**EXCERPTED RECORDS**
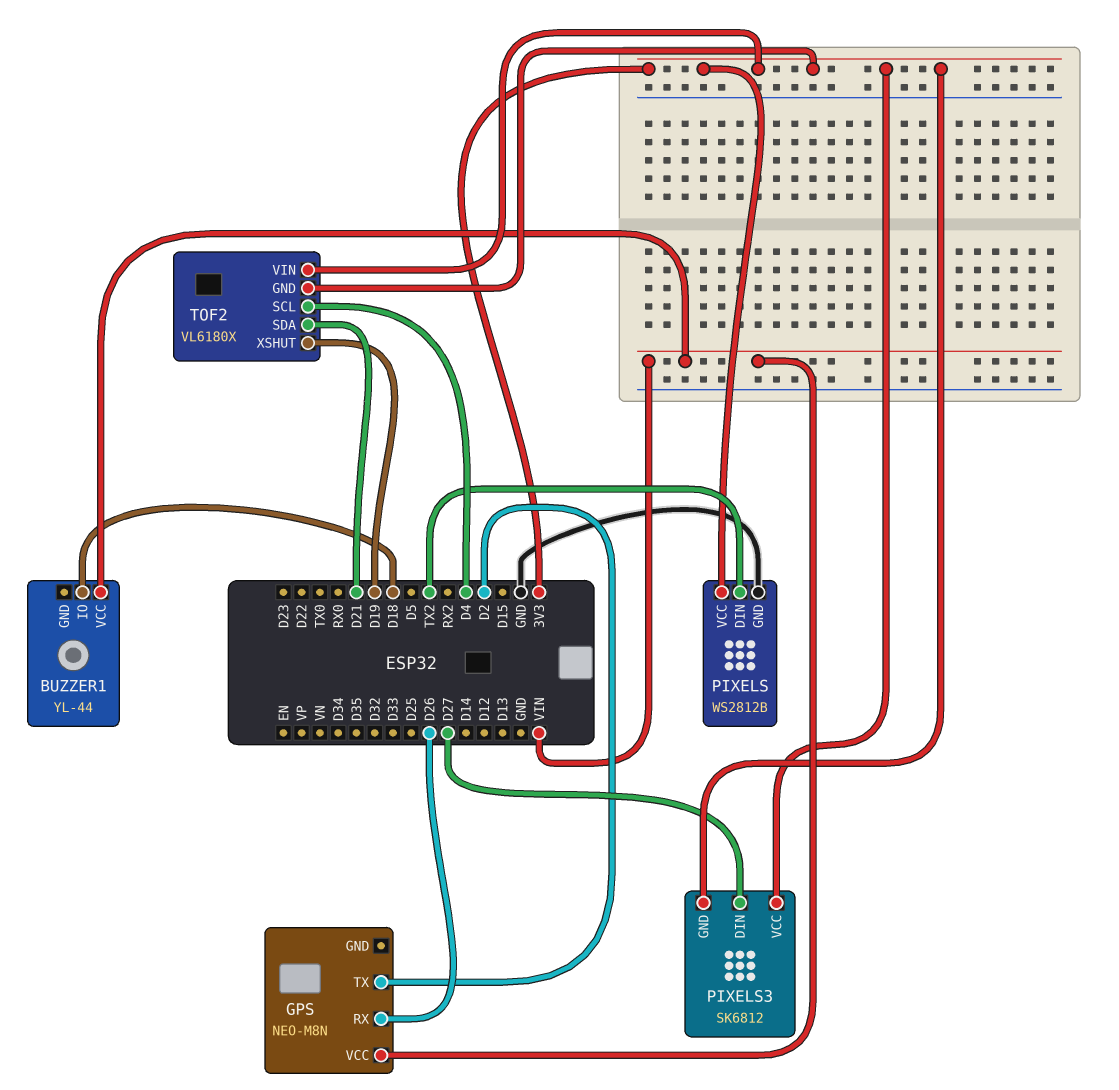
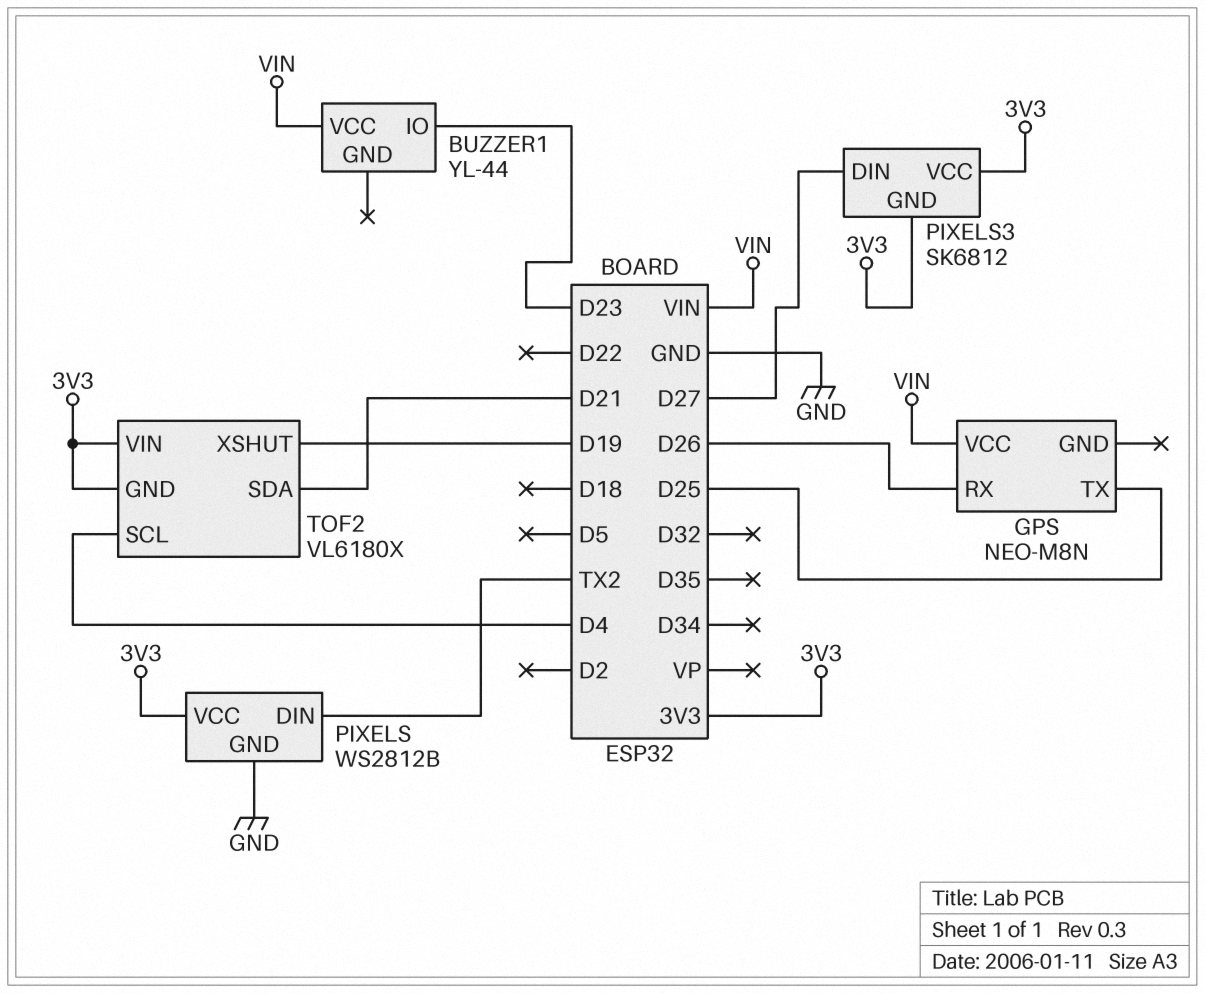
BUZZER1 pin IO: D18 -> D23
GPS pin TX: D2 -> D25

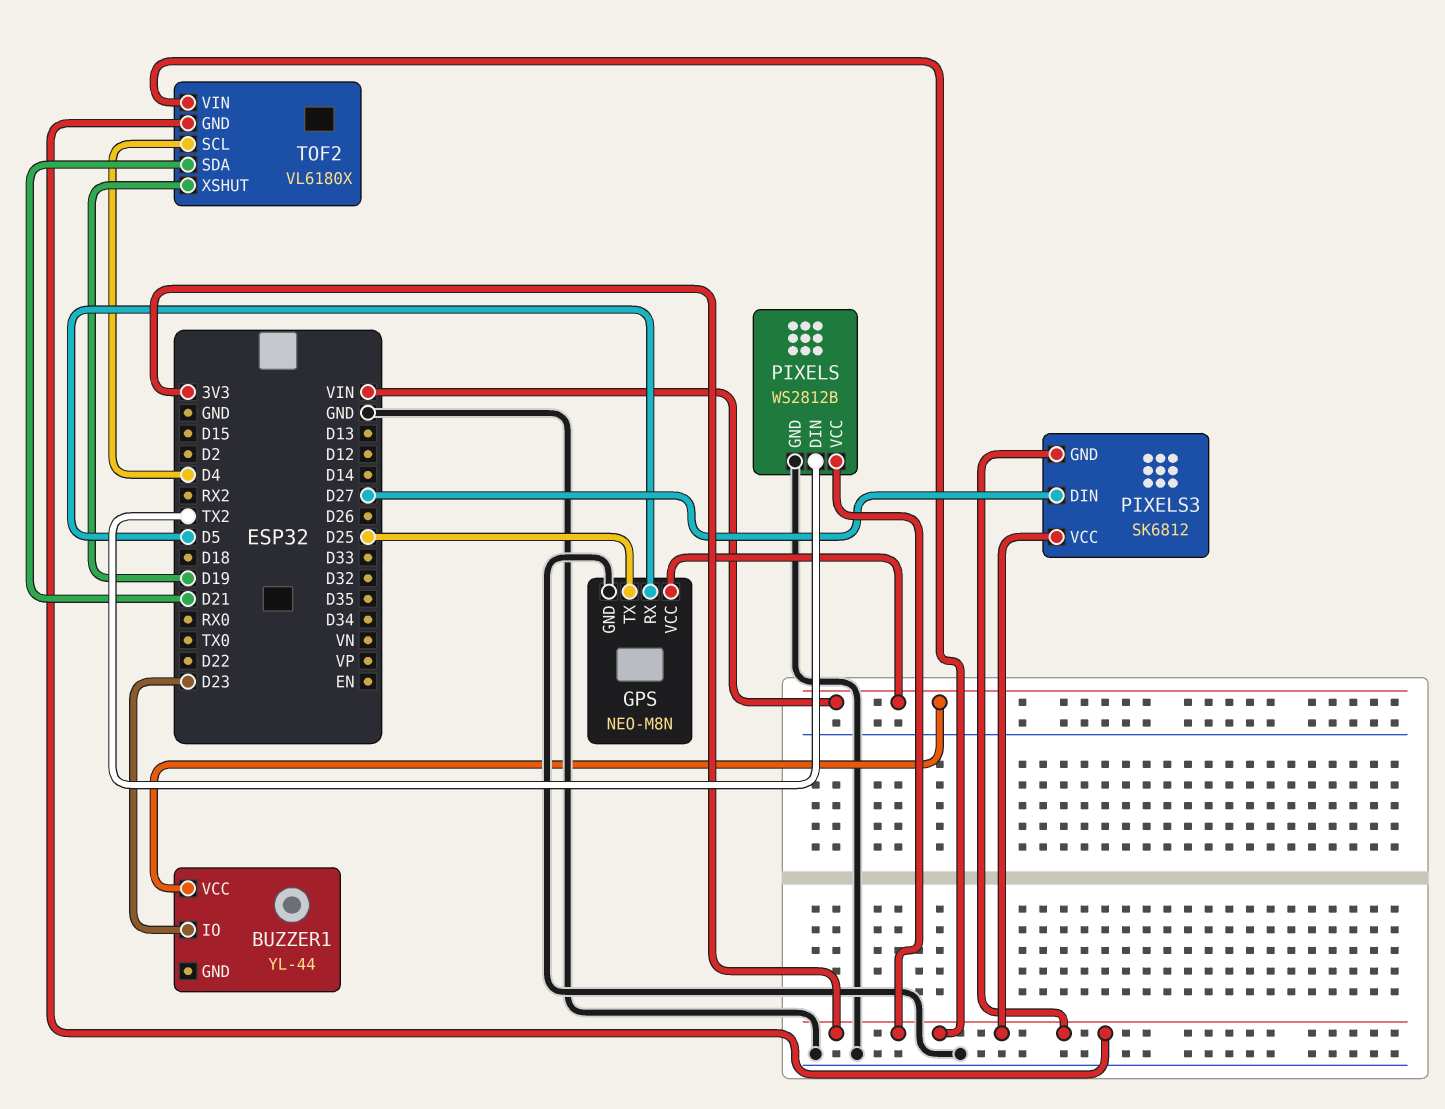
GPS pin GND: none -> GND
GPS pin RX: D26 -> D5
--
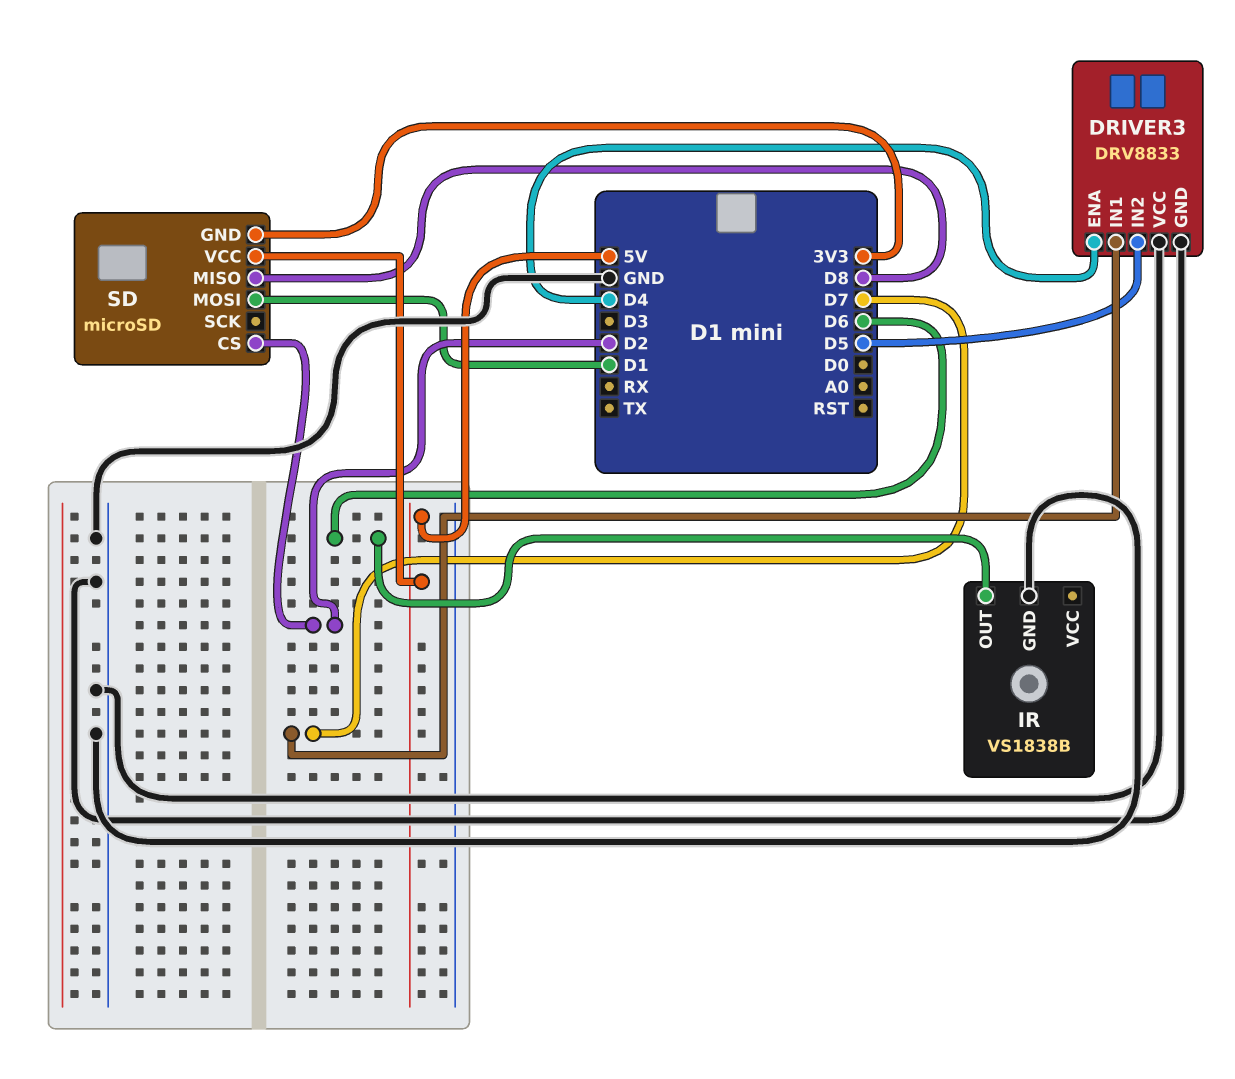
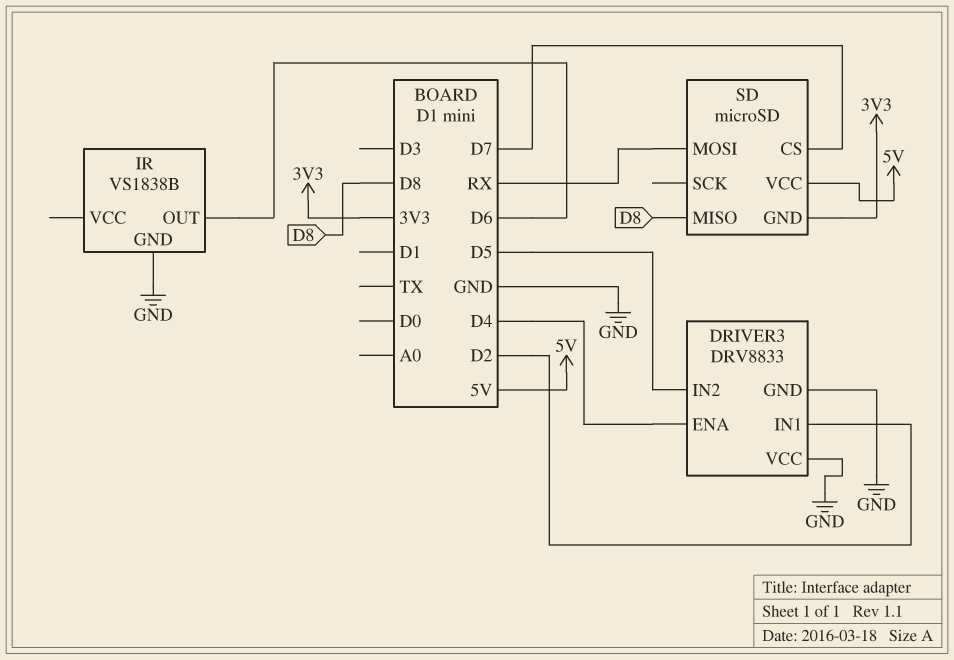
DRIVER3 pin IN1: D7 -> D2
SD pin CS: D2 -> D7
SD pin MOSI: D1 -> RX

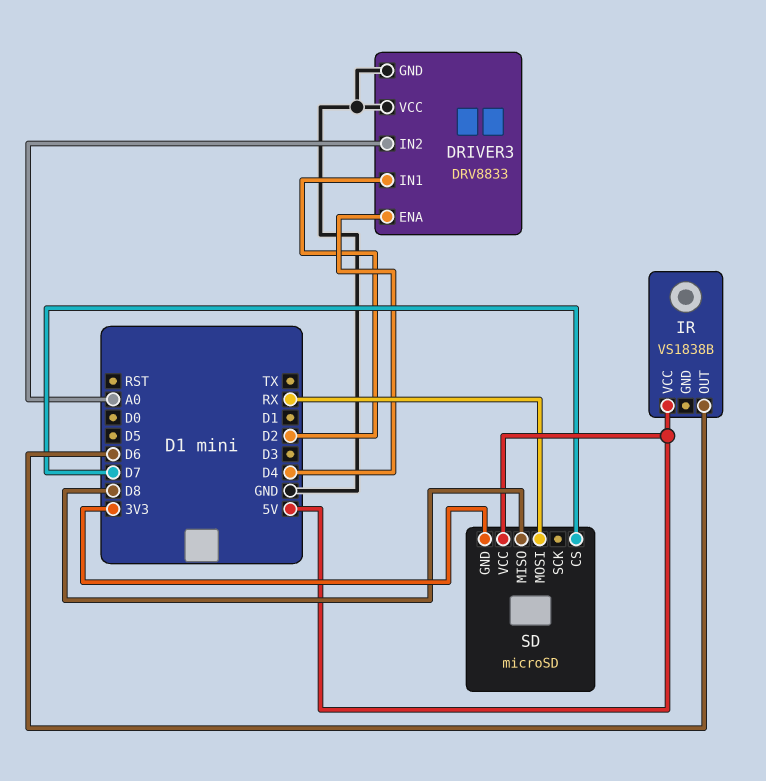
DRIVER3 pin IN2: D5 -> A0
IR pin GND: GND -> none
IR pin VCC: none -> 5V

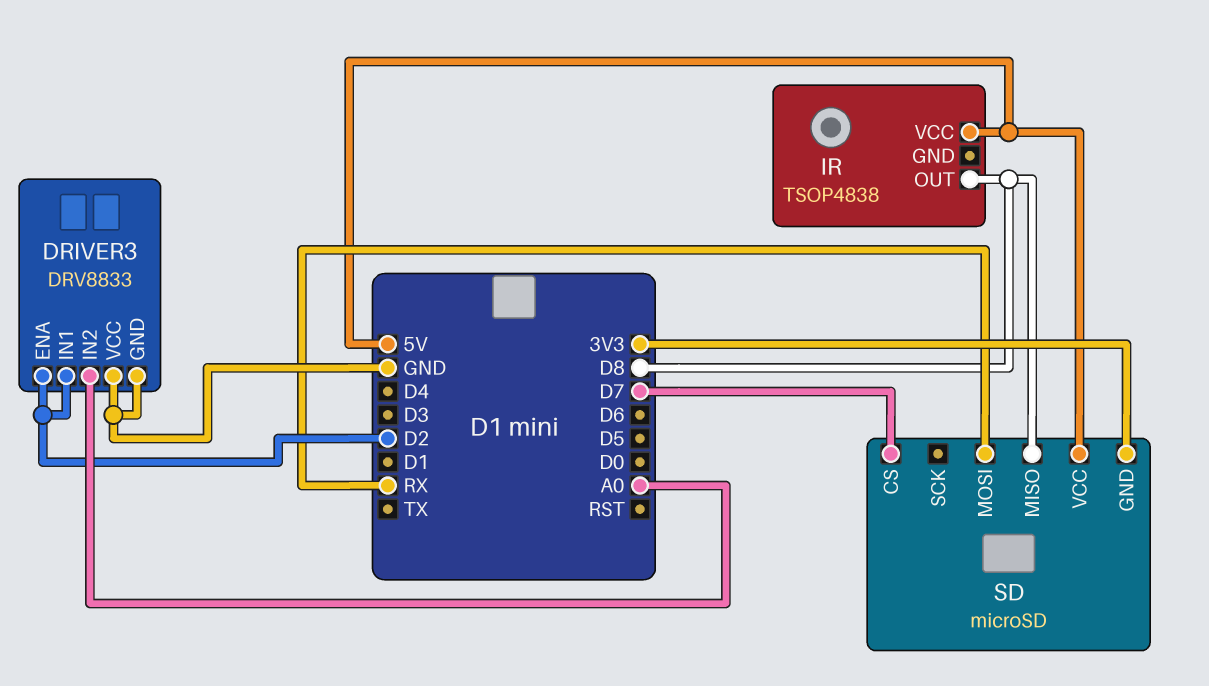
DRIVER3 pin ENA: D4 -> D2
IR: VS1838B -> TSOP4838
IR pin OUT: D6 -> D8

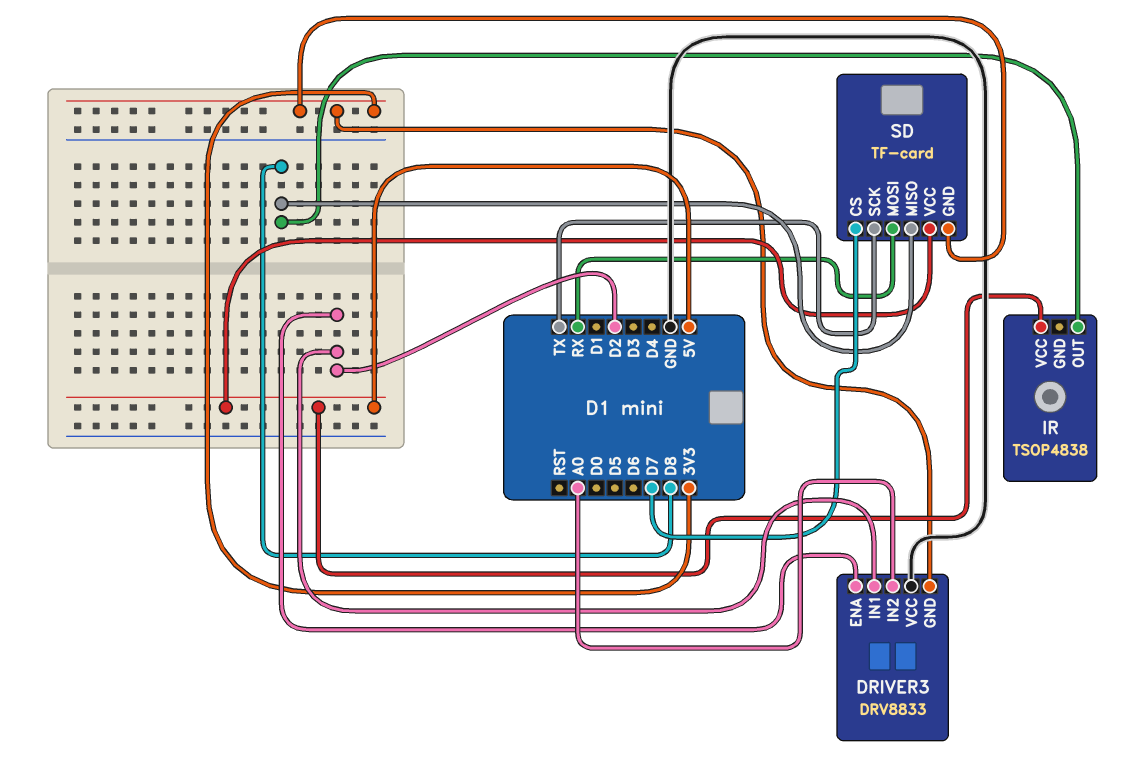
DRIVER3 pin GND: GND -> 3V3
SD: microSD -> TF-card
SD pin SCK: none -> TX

**WORK INSTRUCTIONS**
Above are records; repeat only the lines from the line with "IR: VS1838B -> TSOP4838" through the line with "SD pin SCK: none -> TX", and leave pictures out.

**WRITTEN ANSWER**
IR: VS1838B -> TSOP4838
IR pin OUT: D6 -> D8

DRIVER3 pin GND: GND -> 3V3
SD: microSD -> TF-card
SD pin SCK: none -> TX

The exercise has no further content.